Task material below:

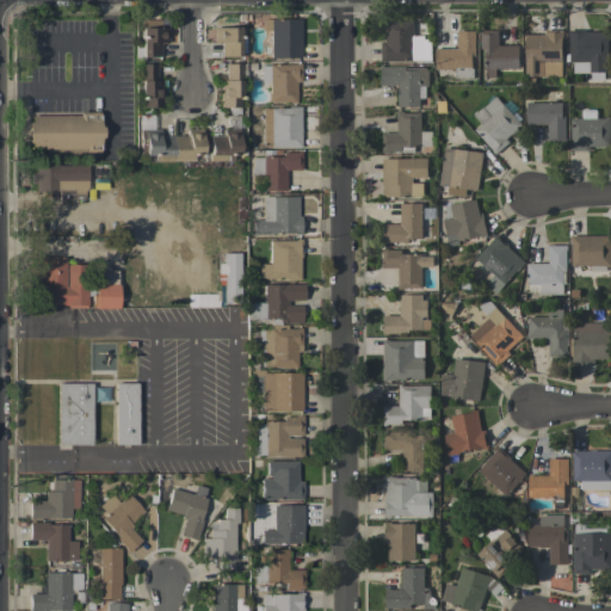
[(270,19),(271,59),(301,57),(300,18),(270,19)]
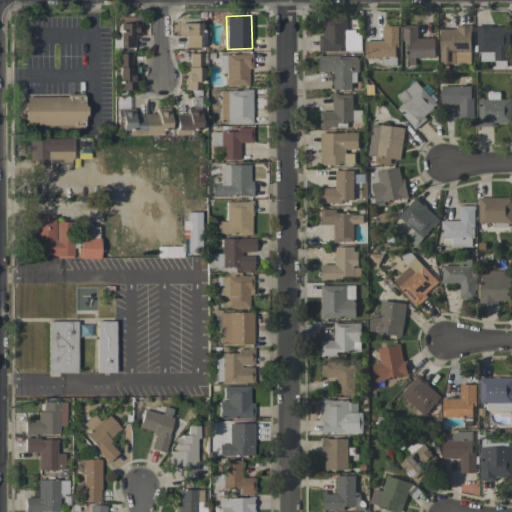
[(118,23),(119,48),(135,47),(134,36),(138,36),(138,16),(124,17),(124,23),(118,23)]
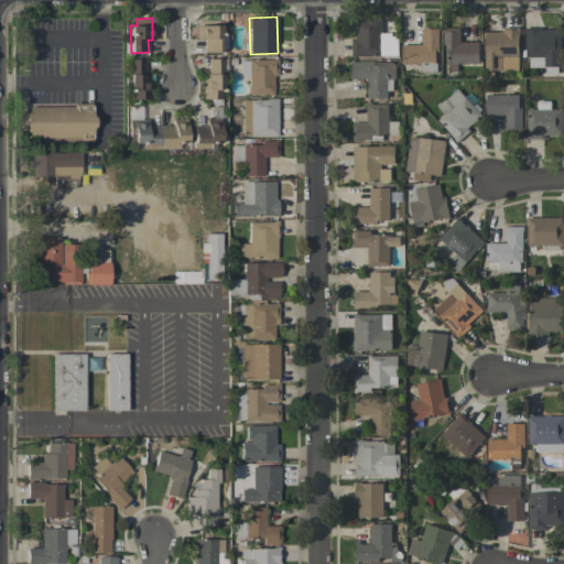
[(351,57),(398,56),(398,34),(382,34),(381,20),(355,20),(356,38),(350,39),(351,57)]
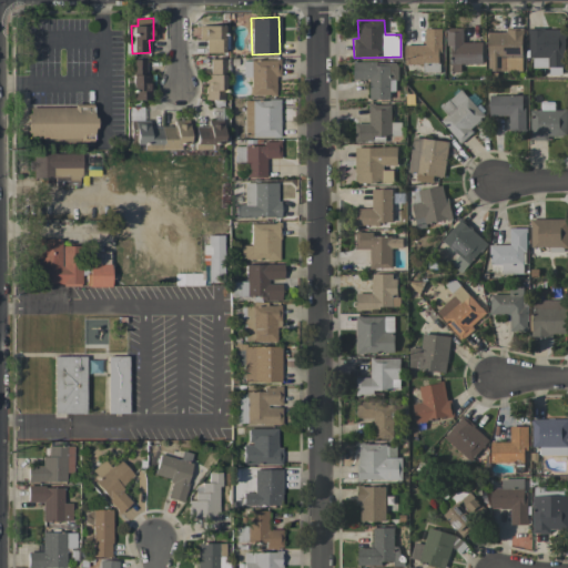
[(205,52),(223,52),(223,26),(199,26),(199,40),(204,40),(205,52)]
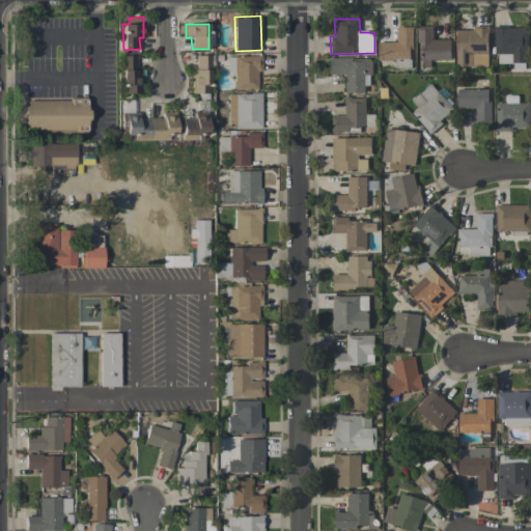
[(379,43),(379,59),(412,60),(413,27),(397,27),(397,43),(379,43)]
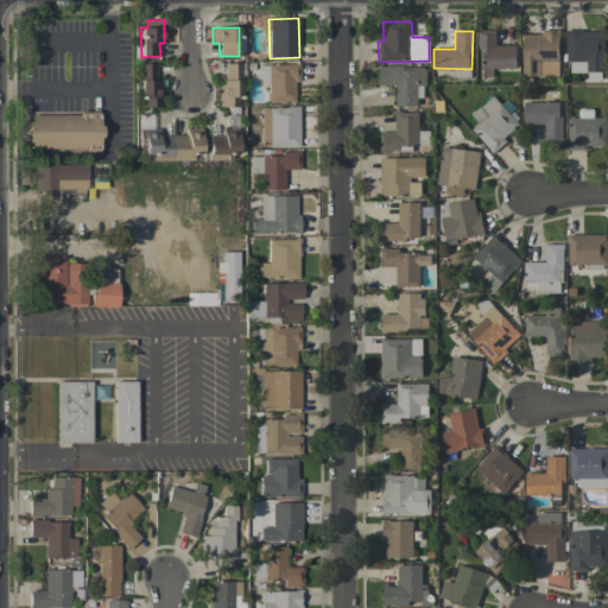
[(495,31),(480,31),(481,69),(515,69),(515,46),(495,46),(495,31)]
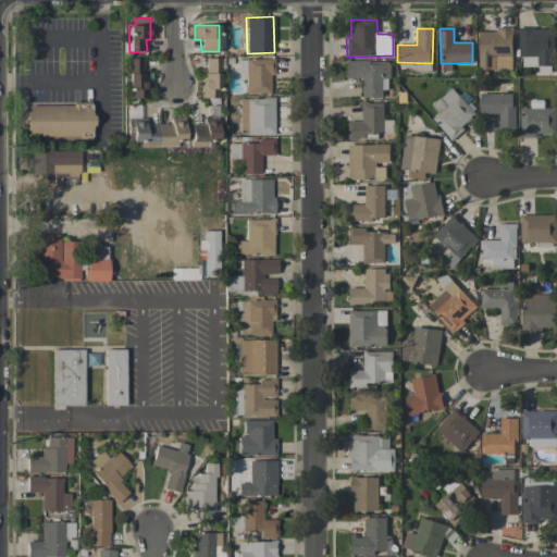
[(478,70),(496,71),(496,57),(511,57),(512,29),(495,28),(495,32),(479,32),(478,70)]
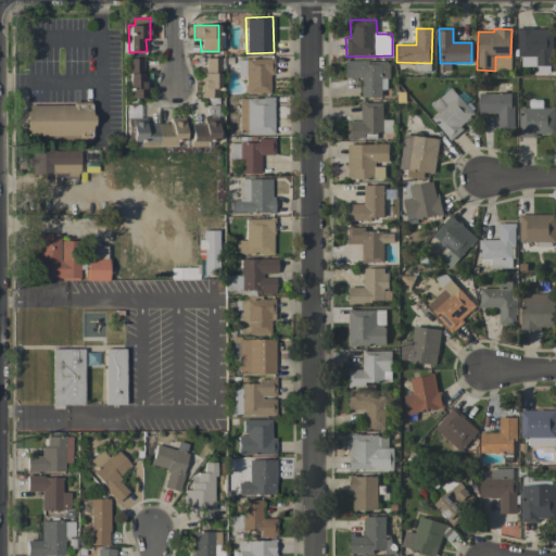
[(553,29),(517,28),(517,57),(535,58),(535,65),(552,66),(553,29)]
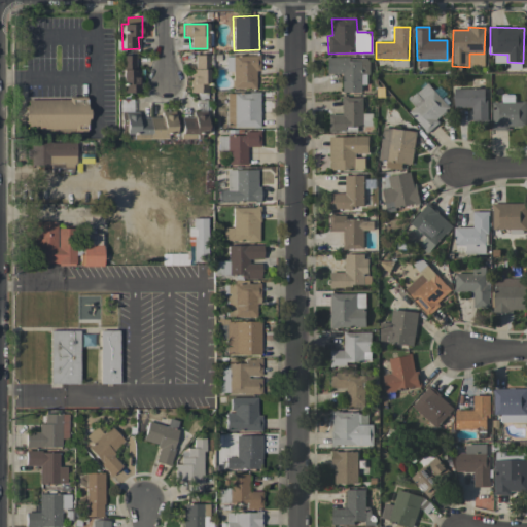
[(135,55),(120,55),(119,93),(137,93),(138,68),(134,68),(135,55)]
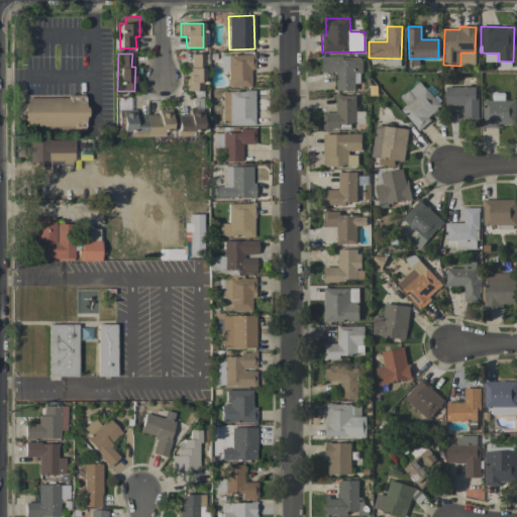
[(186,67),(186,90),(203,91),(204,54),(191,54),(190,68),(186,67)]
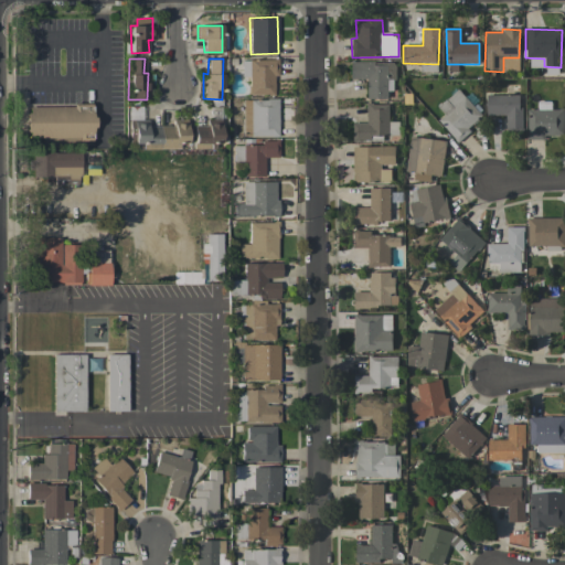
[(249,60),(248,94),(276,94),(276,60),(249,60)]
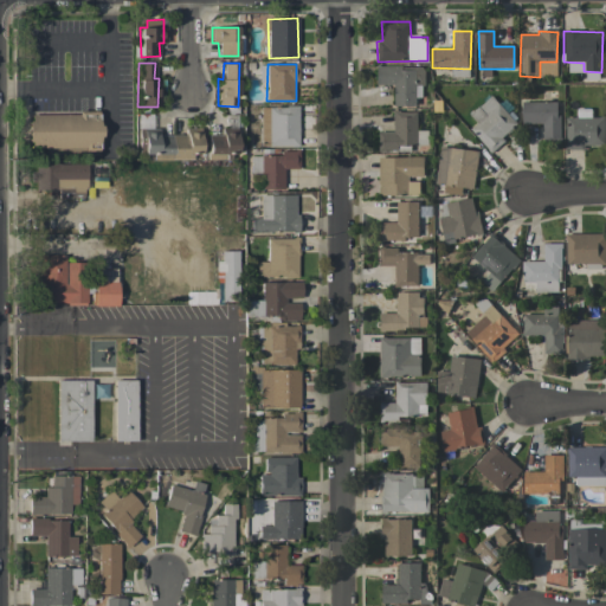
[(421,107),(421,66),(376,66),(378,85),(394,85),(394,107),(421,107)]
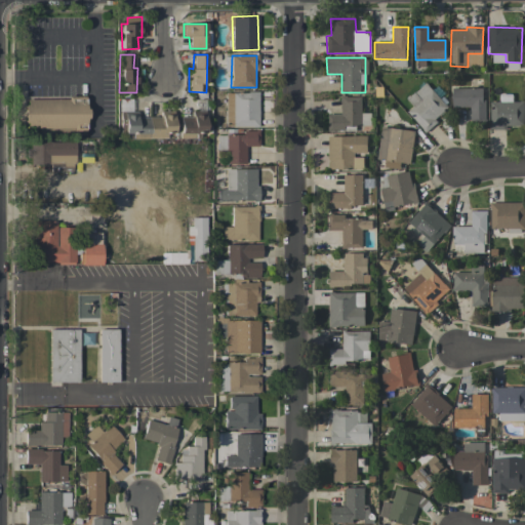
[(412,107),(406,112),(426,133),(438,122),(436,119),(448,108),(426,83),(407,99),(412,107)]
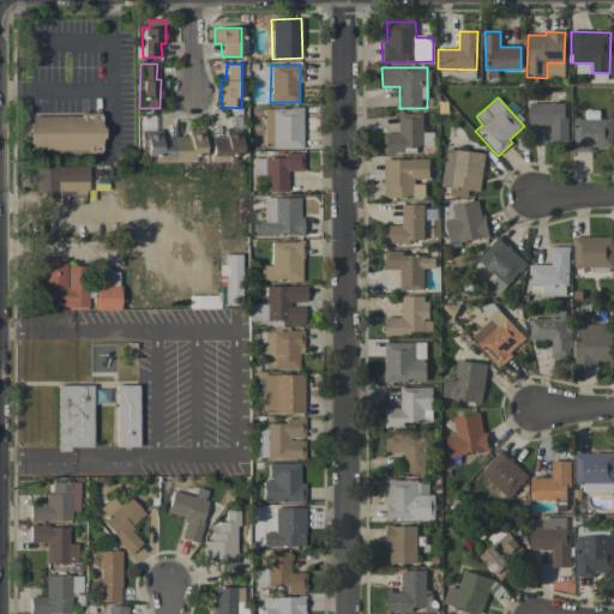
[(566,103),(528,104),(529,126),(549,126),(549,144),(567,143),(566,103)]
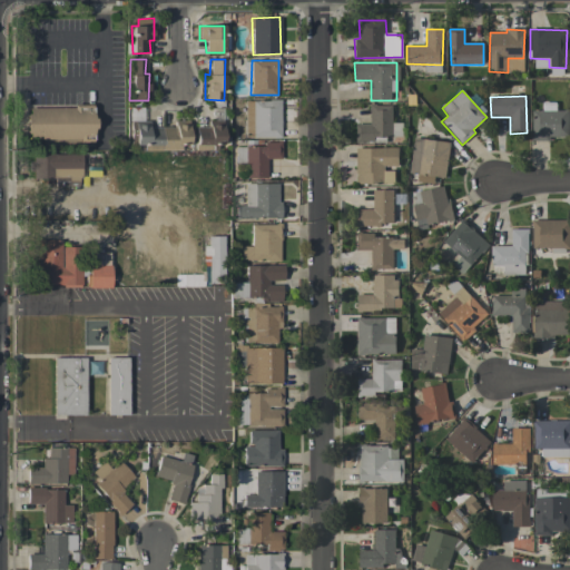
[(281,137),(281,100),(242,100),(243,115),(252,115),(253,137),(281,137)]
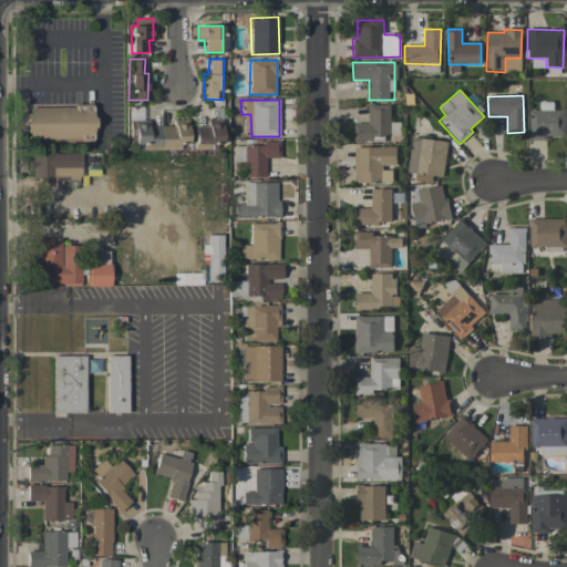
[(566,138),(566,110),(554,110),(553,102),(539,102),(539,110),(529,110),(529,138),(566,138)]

End of Task material.

The answer should match the data above word for word, with no pictures in it.

__Exercise result__
[(270,19),(271,59),(301,57),(300,18),(270,19)]
[(118,23),(119,48),(135,47),(134,36),(138,36),(138,16),(124,17),(124,23),(118,23)]
[(351,57),(398,56),(398,34),(382,34),(381,20),(355,20),(356,38),(350,39),(351,57)]
[(205,52),(223,52),(223,26),(199,26),(199,40),(204,40),(205,52)]
[(379,43),(379,59),(412,60),(413,27),(397,27),(397,43),(379,43)]
[(495,31),(480,31),(481,69),(515,69),(515,46),(495,46),(495,31)]
[(478,70),(496,71),(496,57),(511,57),(512,29),(495,28),(495,32),(479,32),(478,70)]
[(553,29),(517,28),(517,57),(535,58),(535,65),(552,66),(553,29)]
[(135,55),(120,55),(119,93),(137,93),(138,68),(134,68),(135,55)]
[(186,67),(186,90),(203,91),(204,54),(191,54),(190,68),(186,67)]
[(249,60),(248,94),(276,94),(276,60),(249,60)]
[(421,107),(421,66),(376,66),(378,85),(394,85),(394,107),(421,107)]
[(412,107),(406,112),(426,133),(438,122),(436,119),(448,108),(426,83),(407,99),(412,107)]
[(566,103),(528,104),(529,126),(549,126),(549,144),(567,143),(566,103)]
[(281,137),(281,100),(242,100),(243,115),(252,115),(253,137),(281,137)]
[(566,138),(566,110),(554,110),(553,102),(539,102),(539,110),(529,110),(529,138),(566,138)]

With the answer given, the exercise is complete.